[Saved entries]

------------------------

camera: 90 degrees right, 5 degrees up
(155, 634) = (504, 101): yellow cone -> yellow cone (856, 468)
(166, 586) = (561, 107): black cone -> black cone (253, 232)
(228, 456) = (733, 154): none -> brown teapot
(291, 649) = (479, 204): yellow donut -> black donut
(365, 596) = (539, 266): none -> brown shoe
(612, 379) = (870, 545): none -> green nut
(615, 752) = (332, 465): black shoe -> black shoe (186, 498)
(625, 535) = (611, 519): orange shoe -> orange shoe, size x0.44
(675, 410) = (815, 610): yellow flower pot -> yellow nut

------------------------

■ Exercise requirements
Output the entries exactly. Leave nothing out.

■ Task result
camera: 90 degrees right, 5 degrees up
(155, 634) = (504, 101): yellow cone -> yellow cone (856, 468)
(166, 586) = (561, 107): black cone -> black cone (253, 232)
(228, 456) = (733, 154): none -> brown teapot
(291, 649) = (479, 204): yellow donut -> black donut
(365, 596) = (539, 266): none -> brown shoe
(612, 379) = (870, 545): none -> green nut
(615, 752) = (332, 465): black shoe -> black shoe (186, 498)
(625, 535) = (611, 519): orange shoe -> orange shoe, size x0.44
(675, 410) = (815, 610): yellow flower pot -> yellow nut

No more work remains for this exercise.